Rows of spatial question data:
######

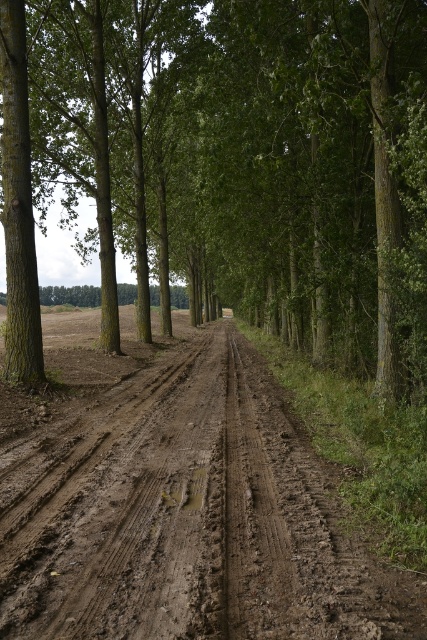
Is point (404, 81) farther from viewer compared to point (170, 556)?

Yes.

Is brown rough tree at center wider than brown muddy dirt track at center?

Indeed, brown rough tree at center has a greater width compared to brown muddy dirt track at center.

What do you see at coordinates (245, 160) in the screenshot?
I see `brown rough tree at center` at bounding box center [245, 160].

Identify the location of brown rough tree at center. (245, 160).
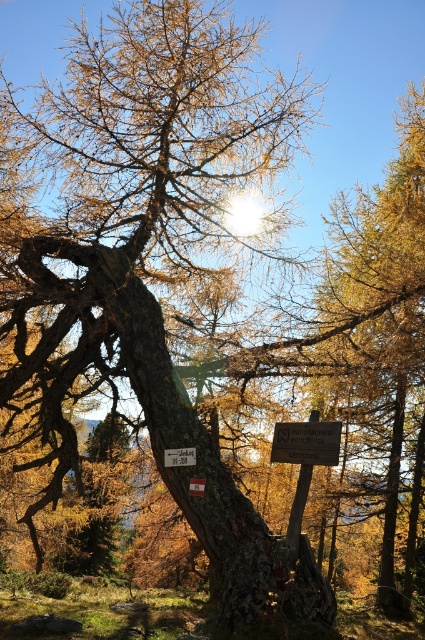
Question: From the image, what is the correct spatial relationship of white plastic sign at center in relation to brown wooden sign at center?

Choices:
 (A) right
 (B) left

Answer: (B)

Question: Can you confirm if wooden sign at center is bigger than brown wooden sign at center?

Choices:
 (A) no
 (B) yes

Answer: (B)

Question: Which point is closer to the camera taking this photo?

Choices:
 (A) (175, 458)
 (B) (195, 486)

Answer: (B)

Question: Among these objects, which one is nearest to the camera?

Choices:
 (A) wooden sign at center
 (B) white plastic sign at center

Answer: (A)

Question: Which point is farther from the camera taking this photo?

Choices:
 (A) (336, 458)
 (B) (183, 452)

Answer: (B)

Question: Can you confirm if white plastic sign at center is bigger than brown wooden sign at center?

Choices:
 (A) yes
 (B) no

Answer: (A)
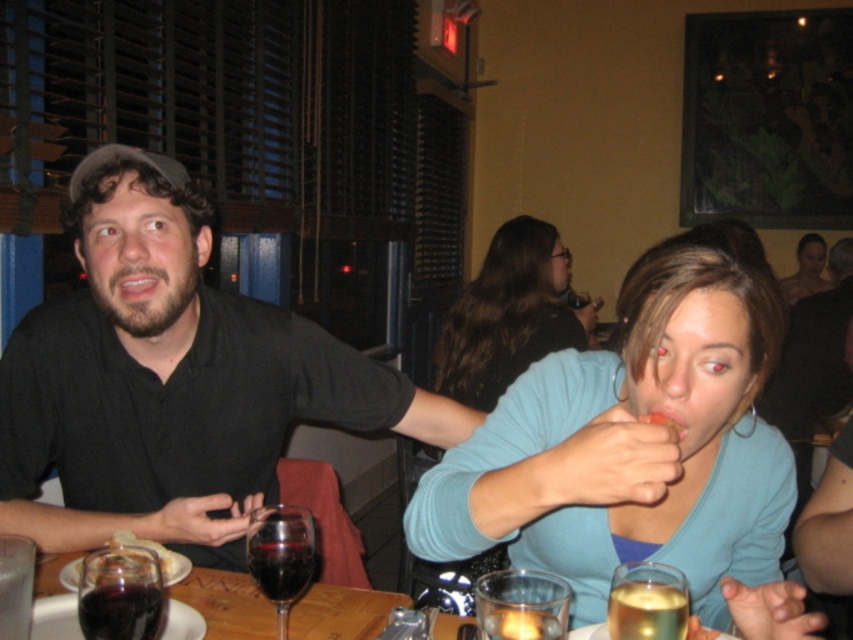
Question: Can you confirm if black matte shirt at left is wider than translucent glass at lower right?

Choices:
 (A) yes
 (B) no

Answer: (A)

Question: Which point appears farthest from the camera in this image?

Choices:
 (A) (218, 403)
 (B) (541, 589)

Answer: (A)

Question: Which point is closer to the camera?

Choices:
 (A) black matte shirt at left
 (B) translucent glass candle at lower center
 (C) slightly browned bread at mouth

Answer: (B)

Question: Does translucent glass at lower right appear over dark glassy cola at lower left?

Choices:
 (A) yes
 (B) no

Answer: (A)

Question: Which of these objects is positioned closest to the black matte shirt at left?

Choices:
 (A) translucent glass wine glass at lower left
 (B) translucent glass at lower right
 (C) transparent glass at table left
 (D) translucent glass candle at lower center

Answer: (A)

Question: Does brown hair at center appear under translucent glass candle at lower center?

Choices:
 (A) no
 (B) yes

Answer: (A)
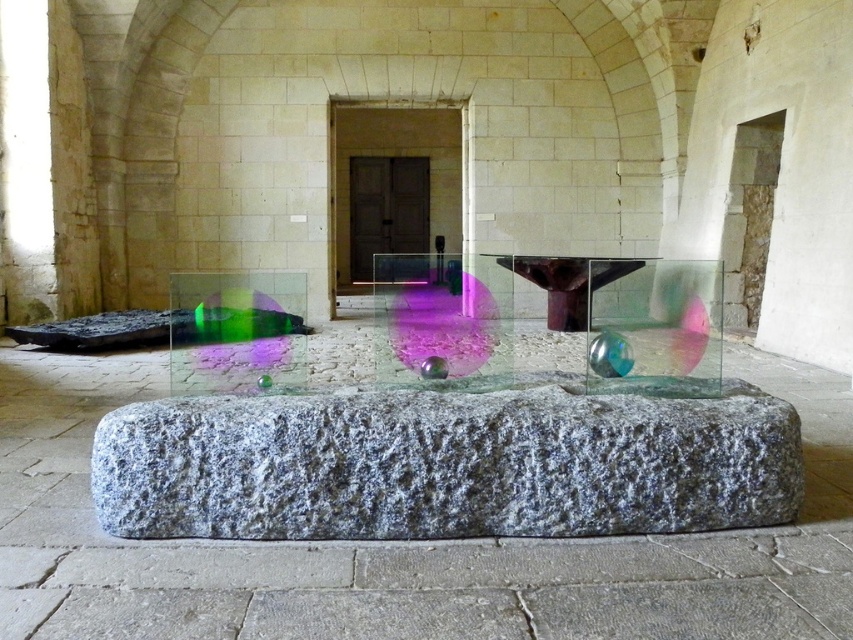
Measure the distance between point [248,397] and camera.

Point [248,397] is 10.06 feet from camera.

Is granite stone at center above transparent glass table at center?

No, granite stone at center is not above transparent glass table at center.

What do you see at coordinates (445, 465) in the screenshot? I see `granite stone at center` at bounding box center [445, 465].

Locate an element on the screen. This screenshot has width=853, height=640. granite stone at center is located at coordinates (445, 465).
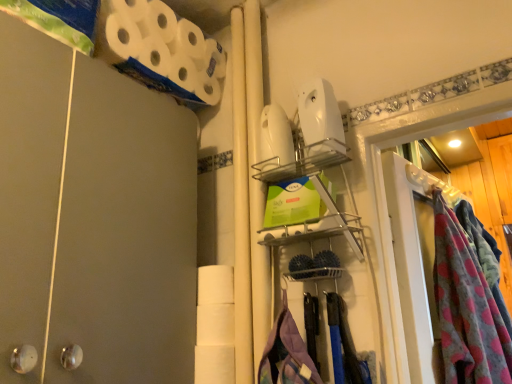
Question: Considering the relative sizes of clear plastic glass door at right and white matte toilet paper at upper left, placed as the 2th toilet paper when sorted from bottom to top, in the image provided, is clear plastic glass door at right shorter than white matte toilet paper at upper left, placed as the 2th toilet paper when sorted from bottom to top,?

Choices:
 (A) yes
 (B) no

Answer: (B)

Question: Does clear plastic glass door at right have a larger size compared to white matte toilet paper at upper left, placed as the 2th toilet paper when sorted from bottom to top?

Choices:
 (A) yes
 (B) no

Answer: (A)

Question: Is clear plastic glass door at right looking in the opposite direction of white matte toilet paper at upper left, marked as the 1th toilet paper in a top-to-bottom arrangement?

Choices:
 (A) yes
 (B) no

Answer: (B)

Question: Does clear plastic glass door at right have a lesser width compared to white matte toilet paper at upper left, placed as the 2th toilet paper when sorted from bottom to top?

Choices:
 (A) yes
 (B) no

Answer: (A)

Question: Is clear plastic glass door at right oriented towards white matte toilet paper at upper left, marked as the 1th toilet paper in a top-to-bottom arrangement?

Choices:
 (A) yes
 (B) no

Answer: (B)

Question: From a real-world perspective, is clear plastic glass door at right under white matte toilet paper at upper left, placed as the 2th toilet paper when sorted from bottom to top?

Choices:
 (A) no
 (B) yes

Answer: (B)

Question: Is fluffy pink blanket at right facing away from clear plastic glass door at right?

Choices:
 (A) no
 (B) yes

Answer: (B)

Question: Considering the relative sizes of fluffy pink blanket at right and clear plastic glass door at right in the image provided, is fluffy pink blanket at right bigger than clear plastic glass door at right?

Choices:
 (A) no
 (B) yes

Answer: (B)

Question: Does fluffy pink blanket at right touch clear plastic glass door at right?

Choices:
 (A) yes
 (B) no

Answer: (B)

Question: From a real-world perspective, is fluffy pink blanket at right located beneath clear plastic glass door at right?

Choices:
 (A) no
 (B) yes

Answer: (B)

Question: Does fluffy pink blanket at right have a greater width compared to clear plastic glass door at right?

Choices:
 (A) no
 (B) yes

Answer: (B)

Question: From the image's perspective, would you say fluffy pink blanket at right is positioned over clear plastic glass door at right?

Choices:
 (A) yes
 (B) no

Answer: (A)

Question: Does white matte toilet paper at center, marked as the 1th toilet paper in a bottom-to-top arrangement, have a lesser width compared to fluffy pink blanket at right?

Choices:
 (A) yes
 (B) no

Answer: (A)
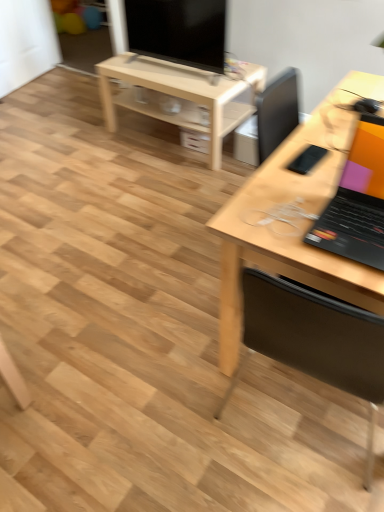
I want to click on blank area to the left of black matte laptop at right, so click(x=281, y=215).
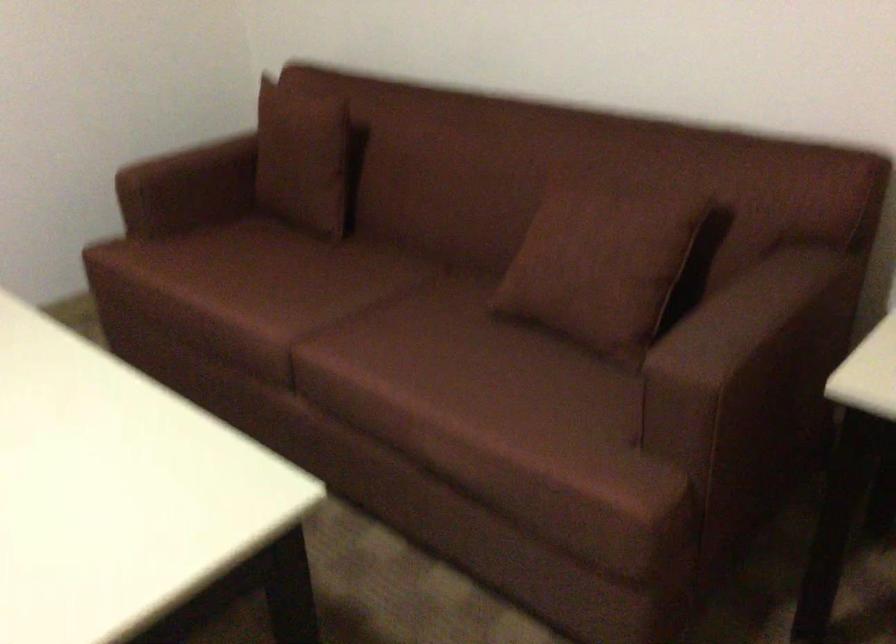
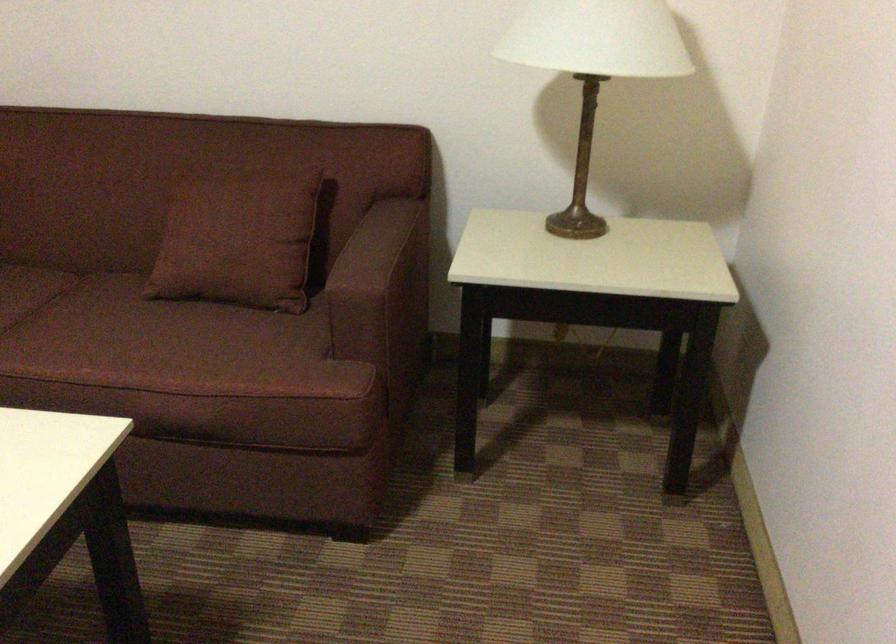
Where in the second image is the point corresponding to the point at 720,325 from the first image?

(367, 254)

######

Put the lines of the rows above, from the line containing "Question: Does fluffy pink blanket at right touch" through the line containing "I want to click", into a numbered list, omitting blank lines. Leave the pictures out of the answer.

## FULL SOLUTION
1. Question: Does fluffy pink blanket at right touch clear plastic glass door at right?
2. Choices:
3.  (A) yes
4.  (B) no
5. Answer: (B)
6. Question: From a real-world perspective, is fluffy pink blanket at right located beneath clear plastic glass door at right?
7. Choices:
8.  (A) no
9.  (B) yes
10. Answer: (B)
11. Question: Does fluffy pink blanket at right have a greater width compared to clear plastic glass door at right?
12. Choices:
13.  (A) no
14.  (B) yes
15. Answer: (B)
16. Question: From the image's perspective, would you say fluffy pink blanket at right is positioned over clear plastic glass door at right?
17. Choices:
18.  (A) yes
19.  (B) no
20. Answer: (A)
21. Question: Does white matte toilet paper at center, marked as the 1th toilet paper in a bottom-to-top arrangement, have a lesser width compared to fluffy pink blanket at right?
22. Choices:
23.  (A) yes
24.  (B) no
25. Answer: (A)
26. I want to click on blank area to the left of black matte laptop at right, so click(x=281, y=215).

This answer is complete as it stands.